### WORK TO DO
Please copy the data word for word, from its first line through the line containing "UC Berkeley (843, 134)", with both ends included.

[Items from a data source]
-- Start --

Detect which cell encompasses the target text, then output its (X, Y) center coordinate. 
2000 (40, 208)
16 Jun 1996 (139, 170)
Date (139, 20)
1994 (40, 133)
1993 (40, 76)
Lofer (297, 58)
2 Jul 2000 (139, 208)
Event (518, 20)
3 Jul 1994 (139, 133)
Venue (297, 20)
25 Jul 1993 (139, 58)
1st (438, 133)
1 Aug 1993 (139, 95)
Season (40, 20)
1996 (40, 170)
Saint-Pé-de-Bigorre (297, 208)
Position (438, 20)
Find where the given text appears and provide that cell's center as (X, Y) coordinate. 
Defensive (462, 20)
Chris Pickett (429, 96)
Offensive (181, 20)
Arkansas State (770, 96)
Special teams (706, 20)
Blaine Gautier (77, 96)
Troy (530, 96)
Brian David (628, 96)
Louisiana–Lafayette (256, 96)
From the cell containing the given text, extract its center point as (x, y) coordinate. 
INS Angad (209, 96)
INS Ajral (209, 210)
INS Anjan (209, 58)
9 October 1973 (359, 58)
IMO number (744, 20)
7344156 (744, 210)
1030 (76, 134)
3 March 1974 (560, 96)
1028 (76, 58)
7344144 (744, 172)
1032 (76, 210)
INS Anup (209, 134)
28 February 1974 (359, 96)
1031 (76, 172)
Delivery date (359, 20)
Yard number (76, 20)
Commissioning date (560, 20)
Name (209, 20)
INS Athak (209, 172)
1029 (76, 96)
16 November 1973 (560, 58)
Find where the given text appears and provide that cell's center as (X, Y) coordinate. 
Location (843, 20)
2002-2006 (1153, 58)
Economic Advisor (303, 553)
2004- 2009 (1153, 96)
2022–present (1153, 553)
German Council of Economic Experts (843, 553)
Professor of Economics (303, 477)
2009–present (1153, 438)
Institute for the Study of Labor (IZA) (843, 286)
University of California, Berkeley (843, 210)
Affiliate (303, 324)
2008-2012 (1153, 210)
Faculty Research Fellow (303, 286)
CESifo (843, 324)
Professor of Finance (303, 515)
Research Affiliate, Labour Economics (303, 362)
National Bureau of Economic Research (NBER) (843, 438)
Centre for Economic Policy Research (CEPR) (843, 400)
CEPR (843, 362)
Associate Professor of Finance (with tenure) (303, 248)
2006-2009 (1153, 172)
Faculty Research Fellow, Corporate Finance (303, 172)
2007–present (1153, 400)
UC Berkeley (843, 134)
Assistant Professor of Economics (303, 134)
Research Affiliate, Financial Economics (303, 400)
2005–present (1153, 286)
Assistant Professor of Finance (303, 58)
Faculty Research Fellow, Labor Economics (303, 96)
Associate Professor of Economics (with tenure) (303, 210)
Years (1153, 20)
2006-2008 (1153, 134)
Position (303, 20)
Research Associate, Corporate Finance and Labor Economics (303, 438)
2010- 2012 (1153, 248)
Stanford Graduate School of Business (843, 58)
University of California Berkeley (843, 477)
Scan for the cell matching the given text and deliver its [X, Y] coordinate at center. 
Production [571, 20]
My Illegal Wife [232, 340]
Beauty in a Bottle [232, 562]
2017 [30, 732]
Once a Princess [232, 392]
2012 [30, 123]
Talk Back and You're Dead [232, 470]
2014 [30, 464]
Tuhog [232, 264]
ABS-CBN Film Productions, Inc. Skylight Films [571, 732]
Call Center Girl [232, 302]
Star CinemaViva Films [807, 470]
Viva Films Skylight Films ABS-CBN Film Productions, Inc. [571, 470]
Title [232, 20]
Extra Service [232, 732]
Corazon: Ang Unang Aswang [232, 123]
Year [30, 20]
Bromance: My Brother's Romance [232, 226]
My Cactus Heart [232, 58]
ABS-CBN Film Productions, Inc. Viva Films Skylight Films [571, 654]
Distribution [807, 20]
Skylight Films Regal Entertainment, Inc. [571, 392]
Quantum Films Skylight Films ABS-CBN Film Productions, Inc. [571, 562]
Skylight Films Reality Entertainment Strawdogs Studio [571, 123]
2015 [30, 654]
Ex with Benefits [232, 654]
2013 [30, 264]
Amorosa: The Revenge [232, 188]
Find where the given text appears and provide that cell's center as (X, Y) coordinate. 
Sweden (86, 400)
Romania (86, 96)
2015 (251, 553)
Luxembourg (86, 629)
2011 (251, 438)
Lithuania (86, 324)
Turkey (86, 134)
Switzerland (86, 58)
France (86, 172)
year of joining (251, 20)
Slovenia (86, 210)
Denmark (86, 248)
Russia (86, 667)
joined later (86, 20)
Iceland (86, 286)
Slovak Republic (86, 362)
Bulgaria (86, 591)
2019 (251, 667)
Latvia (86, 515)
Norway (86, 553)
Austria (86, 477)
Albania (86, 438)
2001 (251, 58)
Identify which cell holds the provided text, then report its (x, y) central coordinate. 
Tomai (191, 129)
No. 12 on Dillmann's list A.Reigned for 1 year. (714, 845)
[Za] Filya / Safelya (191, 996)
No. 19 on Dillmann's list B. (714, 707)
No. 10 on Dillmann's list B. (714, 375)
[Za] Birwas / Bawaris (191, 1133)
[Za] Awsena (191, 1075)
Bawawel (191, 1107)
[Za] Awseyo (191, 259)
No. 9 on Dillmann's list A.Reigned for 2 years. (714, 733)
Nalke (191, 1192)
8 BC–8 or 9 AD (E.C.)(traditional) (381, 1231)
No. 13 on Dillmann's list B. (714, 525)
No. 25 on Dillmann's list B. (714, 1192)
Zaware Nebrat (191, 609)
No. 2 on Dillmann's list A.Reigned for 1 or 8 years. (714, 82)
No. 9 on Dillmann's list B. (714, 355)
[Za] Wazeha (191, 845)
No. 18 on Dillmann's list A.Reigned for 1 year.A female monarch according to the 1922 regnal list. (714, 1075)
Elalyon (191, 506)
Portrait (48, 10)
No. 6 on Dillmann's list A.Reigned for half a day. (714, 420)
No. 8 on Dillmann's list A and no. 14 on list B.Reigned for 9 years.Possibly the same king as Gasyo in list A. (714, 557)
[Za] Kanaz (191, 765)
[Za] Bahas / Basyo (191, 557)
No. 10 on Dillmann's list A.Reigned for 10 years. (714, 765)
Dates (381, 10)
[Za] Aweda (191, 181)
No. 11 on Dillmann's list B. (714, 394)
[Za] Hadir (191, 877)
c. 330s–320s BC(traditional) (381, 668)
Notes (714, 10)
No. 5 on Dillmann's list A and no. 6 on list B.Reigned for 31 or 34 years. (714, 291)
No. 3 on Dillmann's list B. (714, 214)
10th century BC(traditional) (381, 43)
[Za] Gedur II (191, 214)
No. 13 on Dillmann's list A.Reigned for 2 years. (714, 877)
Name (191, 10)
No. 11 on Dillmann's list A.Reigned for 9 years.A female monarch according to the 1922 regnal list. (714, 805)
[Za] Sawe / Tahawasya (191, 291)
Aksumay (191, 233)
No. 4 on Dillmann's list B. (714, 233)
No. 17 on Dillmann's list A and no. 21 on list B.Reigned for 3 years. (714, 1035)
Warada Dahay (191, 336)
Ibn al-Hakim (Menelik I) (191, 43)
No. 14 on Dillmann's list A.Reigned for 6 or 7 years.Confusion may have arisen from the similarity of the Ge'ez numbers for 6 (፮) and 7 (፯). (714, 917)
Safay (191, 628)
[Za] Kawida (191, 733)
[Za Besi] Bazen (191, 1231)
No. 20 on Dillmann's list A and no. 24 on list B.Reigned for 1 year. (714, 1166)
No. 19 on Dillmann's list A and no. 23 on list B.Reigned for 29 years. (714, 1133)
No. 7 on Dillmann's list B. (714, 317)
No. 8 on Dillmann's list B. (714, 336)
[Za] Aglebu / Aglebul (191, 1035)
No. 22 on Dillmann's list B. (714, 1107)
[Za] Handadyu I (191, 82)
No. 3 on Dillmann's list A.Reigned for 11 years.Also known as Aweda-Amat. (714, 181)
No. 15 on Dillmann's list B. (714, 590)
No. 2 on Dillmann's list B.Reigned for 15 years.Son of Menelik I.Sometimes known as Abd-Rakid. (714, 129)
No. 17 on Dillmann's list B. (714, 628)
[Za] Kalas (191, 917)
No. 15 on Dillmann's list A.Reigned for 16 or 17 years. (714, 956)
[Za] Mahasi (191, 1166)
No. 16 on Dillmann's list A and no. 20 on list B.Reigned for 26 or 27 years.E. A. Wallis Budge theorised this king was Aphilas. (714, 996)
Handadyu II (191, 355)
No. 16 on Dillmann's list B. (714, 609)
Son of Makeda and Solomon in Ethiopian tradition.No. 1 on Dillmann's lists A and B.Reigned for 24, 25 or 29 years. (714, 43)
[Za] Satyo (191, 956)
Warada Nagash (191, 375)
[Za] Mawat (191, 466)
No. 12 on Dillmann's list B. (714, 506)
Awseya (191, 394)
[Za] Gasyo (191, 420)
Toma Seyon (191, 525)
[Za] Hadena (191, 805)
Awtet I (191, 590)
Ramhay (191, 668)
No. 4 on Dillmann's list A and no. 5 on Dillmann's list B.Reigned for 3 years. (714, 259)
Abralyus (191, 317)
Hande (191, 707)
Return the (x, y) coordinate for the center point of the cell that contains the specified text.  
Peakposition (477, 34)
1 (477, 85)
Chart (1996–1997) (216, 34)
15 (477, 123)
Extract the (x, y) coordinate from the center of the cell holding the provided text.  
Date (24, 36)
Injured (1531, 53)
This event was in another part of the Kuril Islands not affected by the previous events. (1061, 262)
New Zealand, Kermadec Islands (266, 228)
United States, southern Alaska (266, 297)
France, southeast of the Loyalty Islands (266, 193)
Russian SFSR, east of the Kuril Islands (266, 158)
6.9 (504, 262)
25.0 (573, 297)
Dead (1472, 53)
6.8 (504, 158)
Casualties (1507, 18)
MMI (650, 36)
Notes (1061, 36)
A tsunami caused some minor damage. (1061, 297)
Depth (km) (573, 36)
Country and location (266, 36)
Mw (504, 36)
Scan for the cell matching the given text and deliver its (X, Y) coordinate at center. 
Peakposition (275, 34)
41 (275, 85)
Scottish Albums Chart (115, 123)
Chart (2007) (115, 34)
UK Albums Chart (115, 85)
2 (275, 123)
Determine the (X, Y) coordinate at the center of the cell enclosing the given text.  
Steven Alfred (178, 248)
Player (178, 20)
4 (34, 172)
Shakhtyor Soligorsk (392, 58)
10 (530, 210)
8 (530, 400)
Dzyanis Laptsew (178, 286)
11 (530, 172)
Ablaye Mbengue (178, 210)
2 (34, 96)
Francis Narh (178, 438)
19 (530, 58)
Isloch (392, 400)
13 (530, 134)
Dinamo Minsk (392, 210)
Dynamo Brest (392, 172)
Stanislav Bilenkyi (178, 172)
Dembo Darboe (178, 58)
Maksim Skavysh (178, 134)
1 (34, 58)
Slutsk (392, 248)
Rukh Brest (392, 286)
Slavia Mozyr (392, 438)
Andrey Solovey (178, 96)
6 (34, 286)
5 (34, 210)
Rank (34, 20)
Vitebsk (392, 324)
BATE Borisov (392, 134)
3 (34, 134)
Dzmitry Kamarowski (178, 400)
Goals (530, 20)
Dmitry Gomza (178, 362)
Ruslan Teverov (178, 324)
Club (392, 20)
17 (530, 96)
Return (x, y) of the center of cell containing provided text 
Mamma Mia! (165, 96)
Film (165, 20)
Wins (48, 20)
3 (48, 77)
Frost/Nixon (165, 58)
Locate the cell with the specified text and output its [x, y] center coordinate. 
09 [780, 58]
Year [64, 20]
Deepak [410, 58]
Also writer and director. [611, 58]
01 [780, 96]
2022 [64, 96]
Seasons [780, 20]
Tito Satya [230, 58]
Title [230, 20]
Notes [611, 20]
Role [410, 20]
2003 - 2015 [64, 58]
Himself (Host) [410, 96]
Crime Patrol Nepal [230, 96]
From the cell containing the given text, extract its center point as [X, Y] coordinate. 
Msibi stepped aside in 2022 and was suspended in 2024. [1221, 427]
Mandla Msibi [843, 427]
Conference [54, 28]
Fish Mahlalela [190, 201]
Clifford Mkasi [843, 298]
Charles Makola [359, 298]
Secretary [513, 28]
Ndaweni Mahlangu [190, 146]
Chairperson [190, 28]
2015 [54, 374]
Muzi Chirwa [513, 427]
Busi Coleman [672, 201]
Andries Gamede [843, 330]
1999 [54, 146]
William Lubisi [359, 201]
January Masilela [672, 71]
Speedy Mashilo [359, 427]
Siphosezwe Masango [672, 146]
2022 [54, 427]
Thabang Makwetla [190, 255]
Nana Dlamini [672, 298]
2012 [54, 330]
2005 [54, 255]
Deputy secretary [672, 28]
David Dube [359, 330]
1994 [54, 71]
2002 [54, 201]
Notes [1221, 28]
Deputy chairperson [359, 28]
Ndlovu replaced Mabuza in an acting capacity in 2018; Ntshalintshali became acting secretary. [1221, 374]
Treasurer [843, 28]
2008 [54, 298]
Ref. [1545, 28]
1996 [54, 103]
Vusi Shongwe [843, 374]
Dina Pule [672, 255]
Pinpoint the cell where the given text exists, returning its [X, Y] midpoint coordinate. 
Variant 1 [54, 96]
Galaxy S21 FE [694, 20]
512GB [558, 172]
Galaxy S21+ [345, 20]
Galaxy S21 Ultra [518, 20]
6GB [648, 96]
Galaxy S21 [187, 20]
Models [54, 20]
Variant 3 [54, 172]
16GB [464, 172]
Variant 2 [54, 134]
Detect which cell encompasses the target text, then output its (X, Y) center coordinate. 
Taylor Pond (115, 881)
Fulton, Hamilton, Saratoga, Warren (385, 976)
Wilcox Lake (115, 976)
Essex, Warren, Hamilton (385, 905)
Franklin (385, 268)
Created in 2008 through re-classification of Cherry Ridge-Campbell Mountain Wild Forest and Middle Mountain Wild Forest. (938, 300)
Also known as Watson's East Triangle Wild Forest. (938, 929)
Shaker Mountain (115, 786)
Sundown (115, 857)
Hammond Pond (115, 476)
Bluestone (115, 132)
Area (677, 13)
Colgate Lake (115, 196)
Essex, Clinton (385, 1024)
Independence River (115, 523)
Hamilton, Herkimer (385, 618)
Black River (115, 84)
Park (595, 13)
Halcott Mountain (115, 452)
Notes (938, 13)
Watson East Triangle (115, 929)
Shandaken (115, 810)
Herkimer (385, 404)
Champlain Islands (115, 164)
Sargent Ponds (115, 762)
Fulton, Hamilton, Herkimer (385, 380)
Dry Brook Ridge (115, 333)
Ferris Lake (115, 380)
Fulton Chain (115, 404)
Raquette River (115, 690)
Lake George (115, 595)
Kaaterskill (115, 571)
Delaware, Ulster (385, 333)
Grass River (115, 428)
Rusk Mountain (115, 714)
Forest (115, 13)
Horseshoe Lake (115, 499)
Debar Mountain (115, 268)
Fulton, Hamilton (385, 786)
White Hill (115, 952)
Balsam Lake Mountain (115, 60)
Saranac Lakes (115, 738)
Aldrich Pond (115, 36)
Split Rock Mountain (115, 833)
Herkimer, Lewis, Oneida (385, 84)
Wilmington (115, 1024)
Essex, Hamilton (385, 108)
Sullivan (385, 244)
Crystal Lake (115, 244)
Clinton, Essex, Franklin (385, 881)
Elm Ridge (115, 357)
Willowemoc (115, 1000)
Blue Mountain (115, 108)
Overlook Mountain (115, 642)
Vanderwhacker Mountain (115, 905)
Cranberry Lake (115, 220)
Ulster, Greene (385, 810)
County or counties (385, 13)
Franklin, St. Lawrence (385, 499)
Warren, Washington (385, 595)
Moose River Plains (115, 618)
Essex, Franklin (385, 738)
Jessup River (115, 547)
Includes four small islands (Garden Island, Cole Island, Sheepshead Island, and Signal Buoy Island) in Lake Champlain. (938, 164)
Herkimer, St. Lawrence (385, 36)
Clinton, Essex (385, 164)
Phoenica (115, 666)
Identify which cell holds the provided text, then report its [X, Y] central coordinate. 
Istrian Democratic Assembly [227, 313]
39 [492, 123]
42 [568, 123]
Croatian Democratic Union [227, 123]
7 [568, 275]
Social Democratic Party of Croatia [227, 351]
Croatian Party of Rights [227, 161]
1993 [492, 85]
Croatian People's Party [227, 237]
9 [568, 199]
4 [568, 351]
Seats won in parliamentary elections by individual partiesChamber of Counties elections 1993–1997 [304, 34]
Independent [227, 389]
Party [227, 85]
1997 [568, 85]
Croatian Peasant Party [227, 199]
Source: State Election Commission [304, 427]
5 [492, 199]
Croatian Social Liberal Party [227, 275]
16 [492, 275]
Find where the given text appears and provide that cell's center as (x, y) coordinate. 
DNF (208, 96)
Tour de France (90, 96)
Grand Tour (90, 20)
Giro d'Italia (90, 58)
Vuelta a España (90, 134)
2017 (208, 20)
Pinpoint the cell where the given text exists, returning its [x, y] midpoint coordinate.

-- End --

### FULL SOLUTION
Detect which cell encompasses the target text, then output its (X, Y) center coordinate. 
2000 (40, 208)
16 Jun 1996 (139, 170)
Date (139, 20)
1994 (40, 133)
1993 (40, 76)
Lofer (297, 58)
2 Jul 2000 (139, 208)
Event (518, 20)
3 Jul 1994 (139, 133)
Venue (297, 20)
25 Jul 1993 (139, 58)
1st (438, 133)
1 Aug 1993 (139, 95)
Season (40, 20)
1996 (40, 170)
Saint-Pé-de-Bigorre (297, 208)
Position (438, 20)
Find where the given text appears and provide that cell's center as (X, Y) coordinate. 
Defensive (462, 20)
Chris Pickett (429, 96)
Offensive (181, 20)
Arkansas State (770, 96)
Special teams (706, 20)
Blaine Gautier (77, 96)
Troy (530, 96)
Brian David (628, 96)
Louisiana–Lafayette (256, 96)
From the cell containing the given text, extract its center point as (x, y) coordinate. 
INS Angad (209, 96)
INS Ajral (209, 210)
INS Anjan (209, 58)
9 October 1973 (359, 58)
IMO number (744, 20)
7344156 (744, 210)
1030 (76, 134)
3 March 1974 (560, 96)
1028 (76, 58)
7344144 (744, 172)
1032 (76, 210)
INS Anup (209, 134)
28 February 1974 (359, 96)
1031 (76, 172)
Delivery date (359, 20)
Yard number (76, 20)
Commissioning date (560, 20)
Name (209, 20)
INS Athak (209, 172)
1029 (76, 96)
16 November 1973 (560, 58)
Find where the given text appears and provide that cell's center as (X, Y) coordinate. 
Location (843, 20)
2002-2006 (1153, 58)
Economic Advisor (303, 553)
2004- 2009 (1153, 96)
2022–present (1153, 553)
German Council of Economic Experts (843, 553)
Professor of Economics (303, 477)
2009–present (1153, 438)
Institute for the Study of Labor (IZA) (843, 286)
University of California, Berkeley (843, 210)
Affiliate (303, 324)
2008-2012 (1153, 210)
Faculty Research Fellow (303, 286)
CESifo (843, 324)
Professor of Finance (303, 515)
Research Affiliate, Labour Economics (303, 362)
National Bureau of Economic Research (NBER) (843, 438)
Centre for Economic Policy Research (CEPR) (843, 400)
CEPR (843, 362)
Associate Professor of Finance (with tenure) (303, 248)
2006-2009 (1153, 172)
Faculty Research Fellow, Corporate Finance (303, 172)
2007–present (1153, 400)
UC Berkeley (843, 134)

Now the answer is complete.